Problem requirements >>
Transcribe nothing except the lines below that run from the one with "POT1: 1k (GND, N7, wiper" to the one with "R4: none -> 220 (GND, N3)", ends included, and do not copy any picture.

Source data:
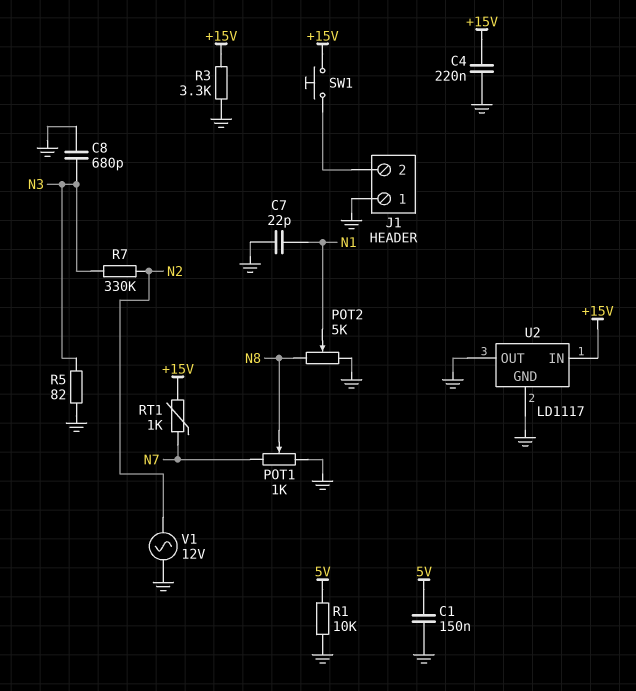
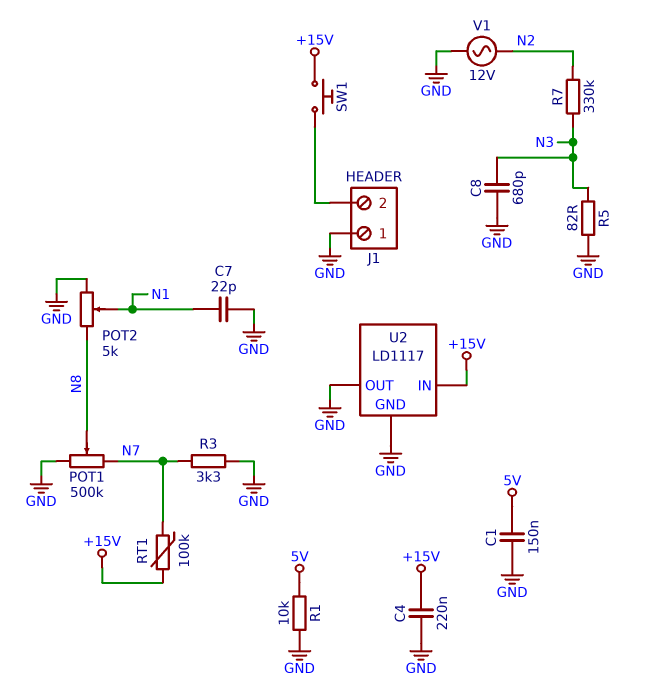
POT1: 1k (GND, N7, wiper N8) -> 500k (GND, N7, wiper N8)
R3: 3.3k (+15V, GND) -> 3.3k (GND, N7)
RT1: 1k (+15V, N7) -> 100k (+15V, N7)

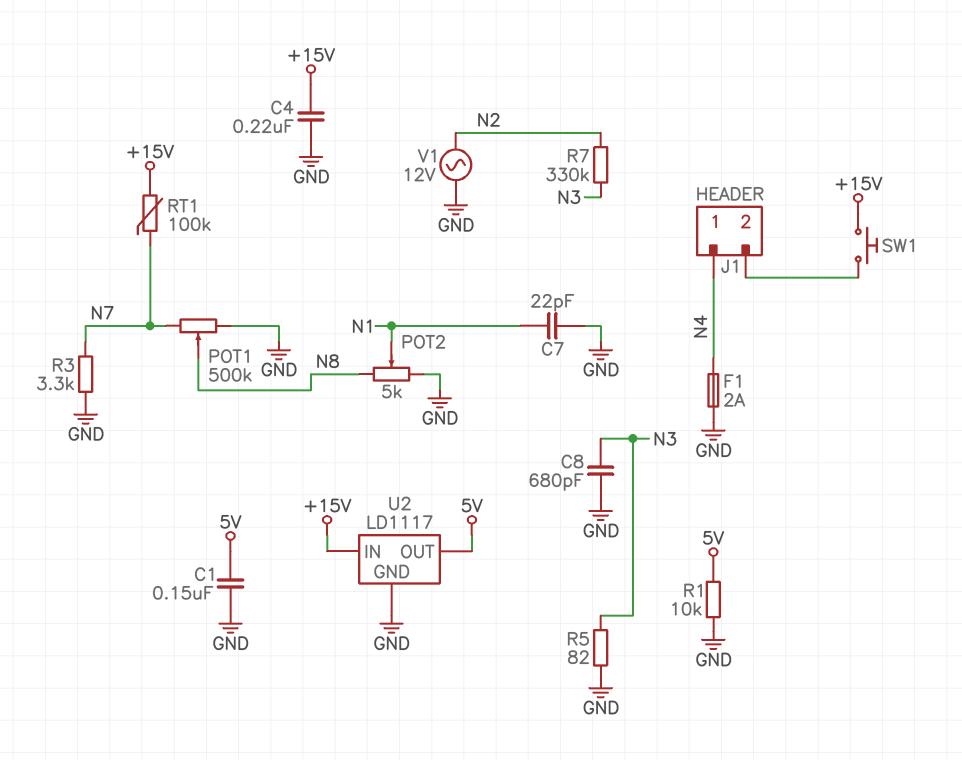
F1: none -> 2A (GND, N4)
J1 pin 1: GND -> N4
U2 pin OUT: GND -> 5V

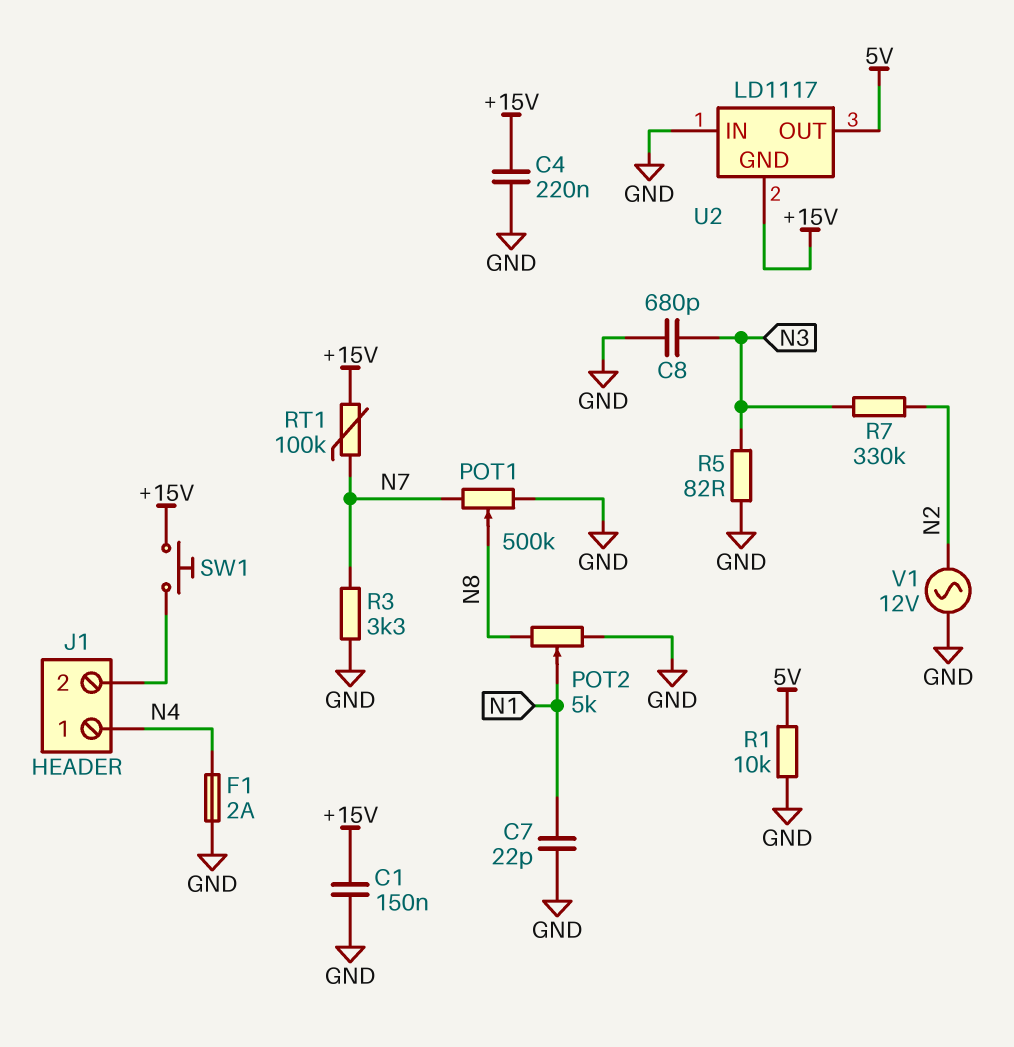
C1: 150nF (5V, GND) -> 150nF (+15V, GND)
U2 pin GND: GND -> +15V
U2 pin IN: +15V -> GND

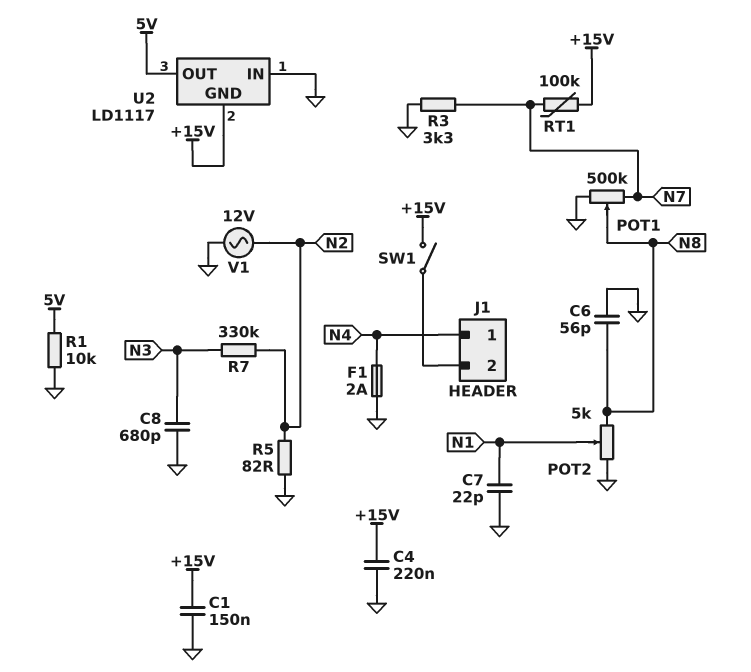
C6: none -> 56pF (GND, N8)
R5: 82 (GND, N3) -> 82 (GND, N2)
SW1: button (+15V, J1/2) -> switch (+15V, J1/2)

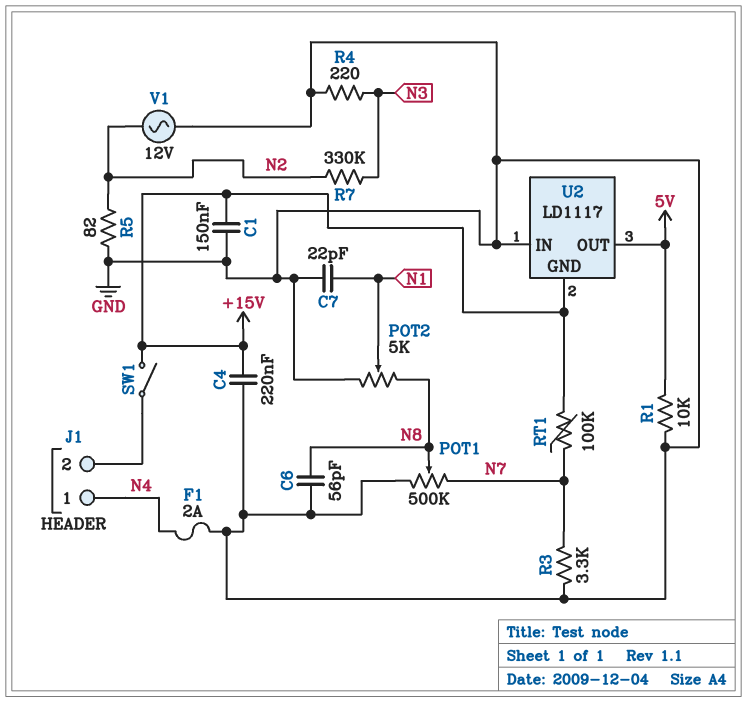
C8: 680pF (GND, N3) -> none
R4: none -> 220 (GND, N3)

--

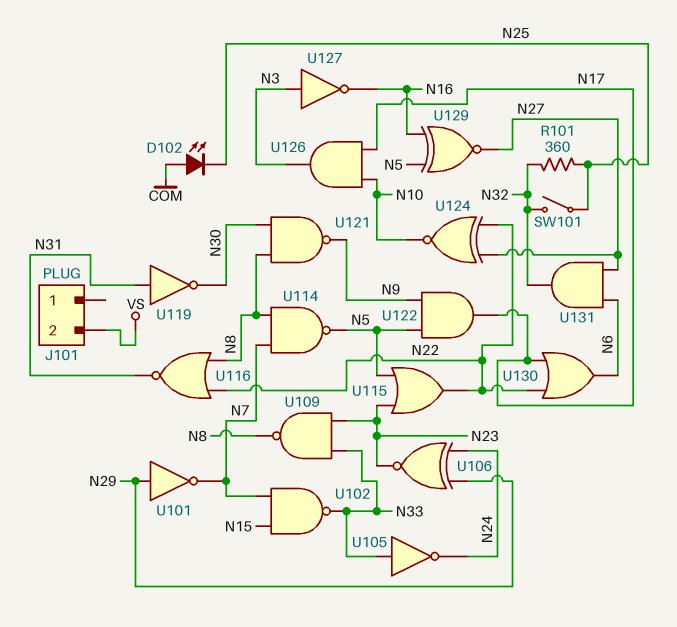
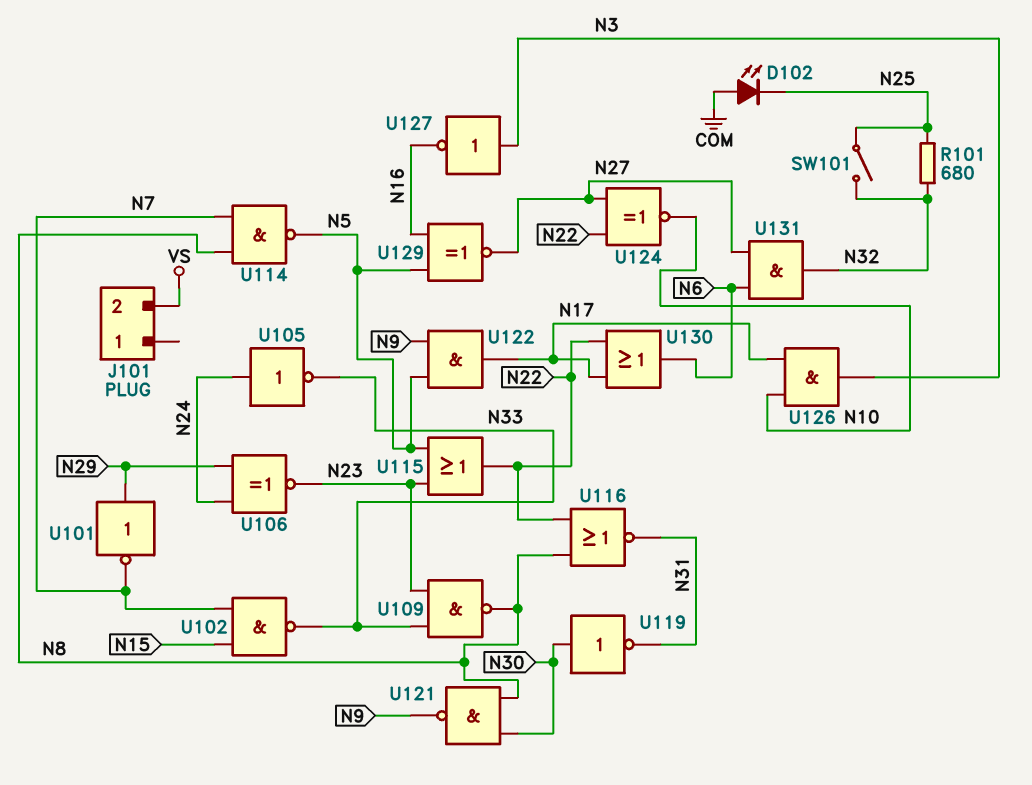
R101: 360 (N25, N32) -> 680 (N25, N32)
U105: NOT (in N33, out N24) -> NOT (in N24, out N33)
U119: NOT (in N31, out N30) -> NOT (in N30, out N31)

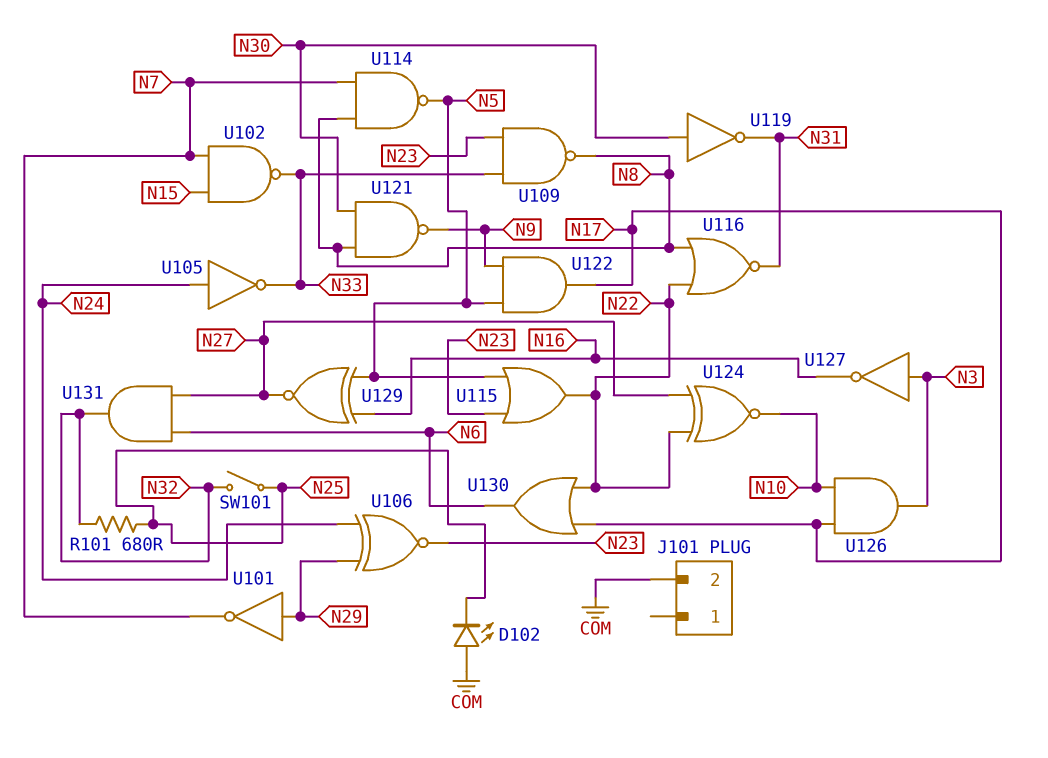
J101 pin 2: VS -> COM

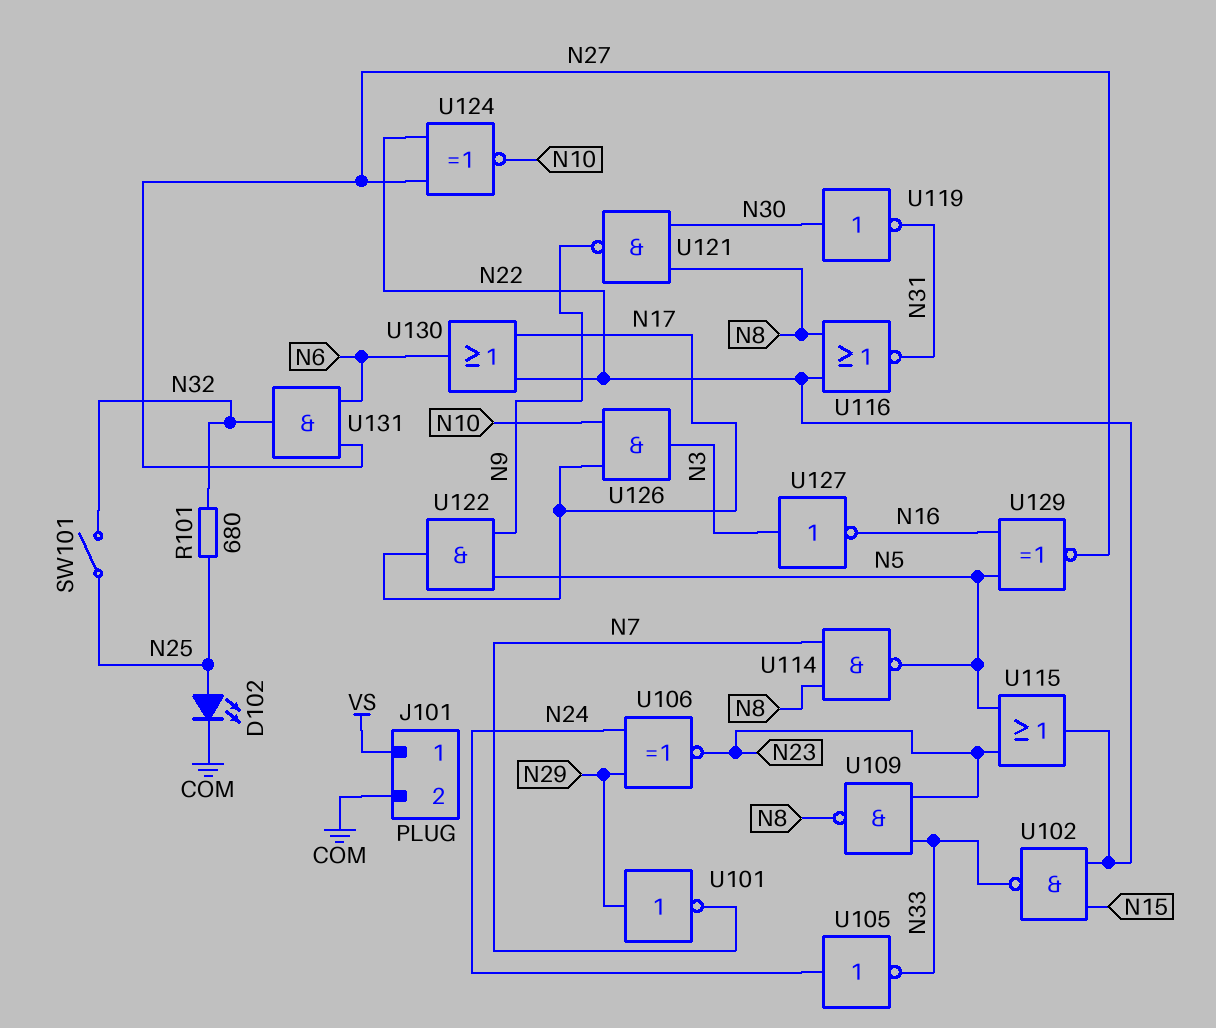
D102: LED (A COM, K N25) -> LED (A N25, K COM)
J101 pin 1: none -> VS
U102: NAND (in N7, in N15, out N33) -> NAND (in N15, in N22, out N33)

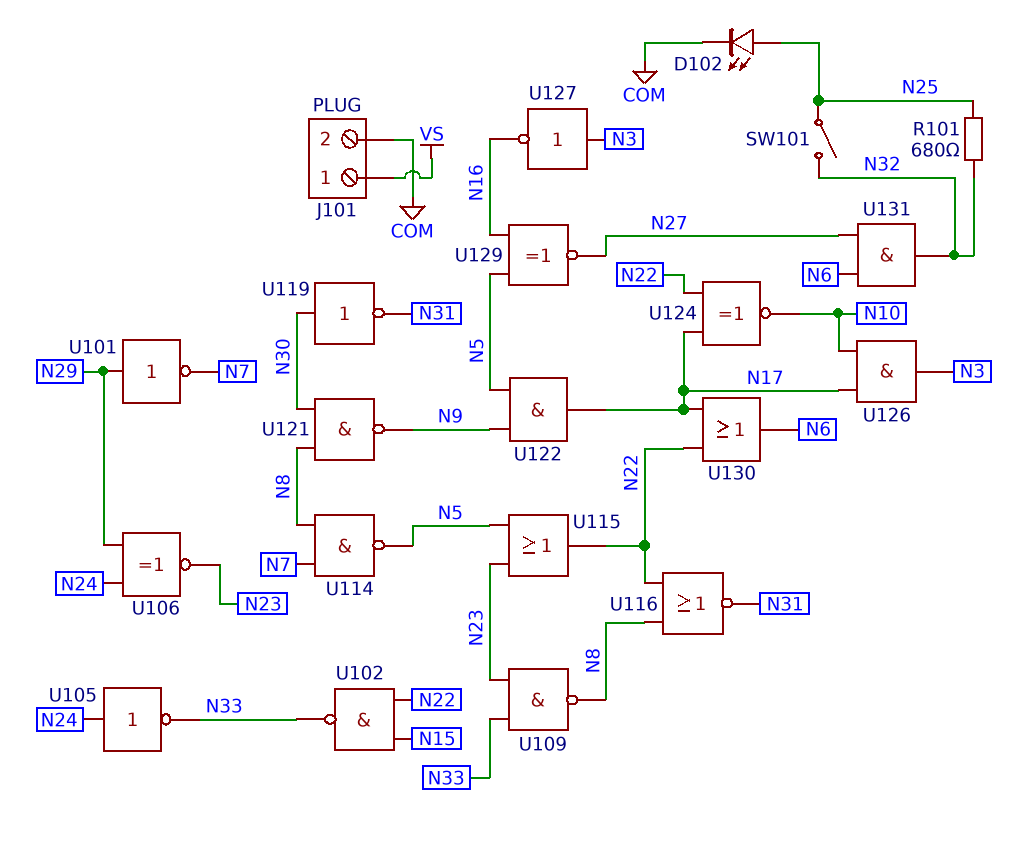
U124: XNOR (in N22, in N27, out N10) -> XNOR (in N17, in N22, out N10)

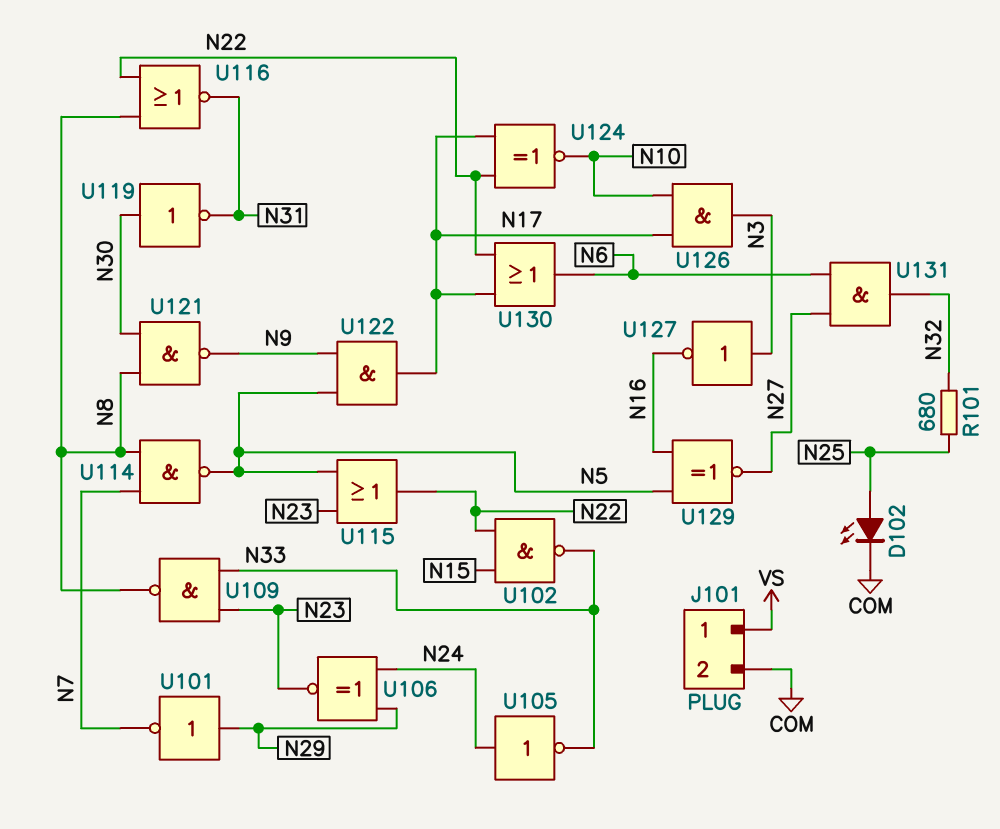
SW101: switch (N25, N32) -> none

Response for this exercise >>
POT1: 1k (GND, N7, wiper N8) -> 500k (GND, N7, wiper N8)
R3: 3.3k (+15V, GND) -> 3.3k (GND, N7)
RT1: 1k (+15V, N7) -> 100k (+15V, N7)

F1: none -> 2A (GND, N4)
J1 pin 1: GND -> N4
U2 pin OUT: GND -> 5V

C1: 150nF (5V, GND) -> 150nF (+15V, GND)
U2 pin GND: GND -> +15V
U2 pin IN: +15V -> GND

C6: none -> 56pF (GND, N8)
R5: 82 (GND, N3) -> 82 (GND, N2)
SW1: button (+15V, J1/2) -> switch (+15V, J1/2)

C8: 680pF (GND, N3) -> none
R4: none -> 220 (GND, N3)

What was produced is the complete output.